(Stored records)
§ §
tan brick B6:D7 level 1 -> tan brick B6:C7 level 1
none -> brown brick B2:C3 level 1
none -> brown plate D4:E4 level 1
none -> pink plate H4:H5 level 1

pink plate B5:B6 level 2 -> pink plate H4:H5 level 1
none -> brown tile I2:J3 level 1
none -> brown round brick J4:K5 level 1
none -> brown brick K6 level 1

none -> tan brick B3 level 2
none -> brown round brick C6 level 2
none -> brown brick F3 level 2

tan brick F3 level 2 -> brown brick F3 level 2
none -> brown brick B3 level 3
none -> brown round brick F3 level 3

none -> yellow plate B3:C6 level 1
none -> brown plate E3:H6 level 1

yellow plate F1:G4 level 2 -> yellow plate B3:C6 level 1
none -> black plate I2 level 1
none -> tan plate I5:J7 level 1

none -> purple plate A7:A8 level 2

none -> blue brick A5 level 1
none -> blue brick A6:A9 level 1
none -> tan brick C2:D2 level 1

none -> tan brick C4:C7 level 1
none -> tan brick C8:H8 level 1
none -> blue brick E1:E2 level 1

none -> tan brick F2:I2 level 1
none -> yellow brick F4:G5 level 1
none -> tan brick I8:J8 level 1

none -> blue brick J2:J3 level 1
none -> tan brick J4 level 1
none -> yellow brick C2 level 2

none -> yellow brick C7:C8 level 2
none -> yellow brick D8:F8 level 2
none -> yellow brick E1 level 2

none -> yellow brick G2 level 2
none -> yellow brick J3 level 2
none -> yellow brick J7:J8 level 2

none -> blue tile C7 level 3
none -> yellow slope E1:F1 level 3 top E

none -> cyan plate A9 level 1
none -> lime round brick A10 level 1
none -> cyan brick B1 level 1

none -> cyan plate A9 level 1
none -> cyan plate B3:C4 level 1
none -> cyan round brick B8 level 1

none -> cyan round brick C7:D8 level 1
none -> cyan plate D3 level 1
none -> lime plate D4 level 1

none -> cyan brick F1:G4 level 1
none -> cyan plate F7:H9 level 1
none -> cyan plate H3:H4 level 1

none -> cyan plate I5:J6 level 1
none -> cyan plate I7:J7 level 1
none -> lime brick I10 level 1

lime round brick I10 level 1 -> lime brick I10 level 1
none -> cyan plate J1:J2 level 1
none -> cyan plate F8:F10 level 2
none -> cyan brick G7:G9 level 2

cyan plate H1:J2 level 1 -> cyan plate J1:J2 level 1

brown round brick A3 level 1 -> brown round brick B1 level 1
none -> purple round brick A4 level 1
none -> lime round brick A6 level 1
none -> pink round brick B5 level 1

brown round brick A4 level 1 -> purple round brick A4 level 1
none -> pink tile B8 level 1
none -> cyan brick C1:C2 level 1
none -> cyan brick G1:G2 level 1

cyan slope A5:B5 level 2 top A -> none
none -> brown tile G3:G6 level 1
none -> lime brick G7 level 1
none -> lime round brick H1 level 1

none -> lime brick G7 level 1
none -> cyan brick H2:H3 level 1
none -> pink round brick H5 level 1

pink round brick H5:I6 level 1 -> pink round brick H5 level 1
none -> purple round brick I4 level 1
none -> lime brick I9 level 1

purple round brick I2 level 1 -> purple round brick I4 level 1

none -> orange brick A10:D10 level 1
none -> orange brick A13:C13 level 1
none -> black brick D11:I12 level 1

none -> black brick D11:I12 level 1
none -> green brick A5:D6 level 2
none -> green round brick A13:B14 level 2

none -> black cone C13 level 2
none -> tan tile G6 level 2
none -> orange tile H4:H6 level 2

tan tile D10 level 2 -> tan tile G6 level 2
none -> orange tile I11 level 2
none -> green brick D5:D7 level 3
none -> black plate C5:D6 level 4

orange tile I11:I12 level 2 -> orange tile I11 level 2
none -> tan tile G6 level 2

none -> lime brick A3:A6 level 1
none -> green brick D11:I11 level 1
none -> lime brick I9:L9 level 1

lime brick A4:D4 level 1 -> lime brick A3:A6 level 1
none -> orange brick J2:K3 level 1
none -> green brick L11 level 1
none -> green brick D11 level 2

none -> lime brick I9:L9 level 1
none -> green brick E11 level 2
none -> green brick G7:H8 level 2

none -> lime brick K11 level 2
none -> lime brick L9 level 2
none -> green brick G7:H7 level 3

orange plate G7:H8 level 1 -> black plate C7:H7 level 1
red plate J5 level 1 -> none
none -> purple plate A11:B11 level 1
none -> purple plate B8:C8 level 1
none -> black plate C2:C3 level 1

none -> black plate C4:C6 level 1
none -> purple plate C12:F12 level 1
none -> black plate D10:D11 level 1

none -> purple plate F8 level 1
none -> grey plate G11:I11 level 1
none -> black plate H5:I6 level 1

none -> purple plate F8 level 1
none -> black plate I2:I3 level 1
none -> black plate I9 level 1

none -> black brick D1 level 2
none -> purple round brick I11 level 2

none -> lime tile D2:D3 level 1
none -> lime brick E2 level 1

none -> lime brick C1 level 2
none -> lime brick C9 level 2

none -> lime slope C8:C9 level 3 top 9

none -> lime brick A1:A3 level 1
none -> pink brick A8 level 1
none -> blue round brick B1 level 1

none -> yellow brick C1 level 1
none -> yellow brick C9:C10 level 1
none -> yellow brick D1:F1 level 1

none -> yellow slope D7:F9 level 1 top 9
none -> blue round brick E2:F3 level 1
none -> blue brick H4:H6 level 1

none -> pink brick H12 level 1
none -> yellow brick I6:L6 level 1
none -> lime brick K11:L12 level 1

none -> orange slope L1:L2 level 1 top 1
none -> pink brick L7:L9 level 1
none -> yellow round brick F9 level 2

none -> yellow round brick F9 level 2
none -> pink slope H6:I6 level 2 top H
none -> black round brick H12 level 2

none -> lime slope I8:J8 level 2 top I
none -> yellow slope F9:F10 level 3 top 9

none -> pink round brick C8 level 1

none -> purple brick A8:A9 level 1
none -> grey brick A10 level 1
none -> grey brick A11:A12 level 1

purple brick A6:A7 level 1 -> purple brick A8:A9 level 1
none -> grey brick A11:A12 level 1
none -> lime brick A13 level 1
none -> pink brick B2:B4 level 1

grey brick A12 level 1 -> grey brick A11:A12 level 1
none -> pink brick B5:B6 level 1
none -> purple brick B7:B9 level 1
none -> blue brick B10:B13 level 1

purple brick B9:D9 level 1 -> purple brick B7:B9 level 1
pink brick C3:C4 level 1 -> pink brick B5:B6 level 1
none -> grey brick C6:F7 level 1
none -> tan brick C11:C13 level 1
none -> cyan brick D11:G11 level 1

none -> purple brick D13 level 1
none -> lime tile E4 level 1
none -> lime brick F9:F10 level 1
§ §
TASK TO CARRY OUT: Go through the records above and copy every line with the word "grey".

RESPONSE TO THIS TASK:
none -> grey plate G11:I11 level 1
none -> grey brick A10 level 1
none -> grey brick A11:A12 level 1
none -> grey brick A11:A12 level 1
grey brick A12 level 1 -> grey brick A11:A12 level 1
none -> grey brick C6:F7 level 1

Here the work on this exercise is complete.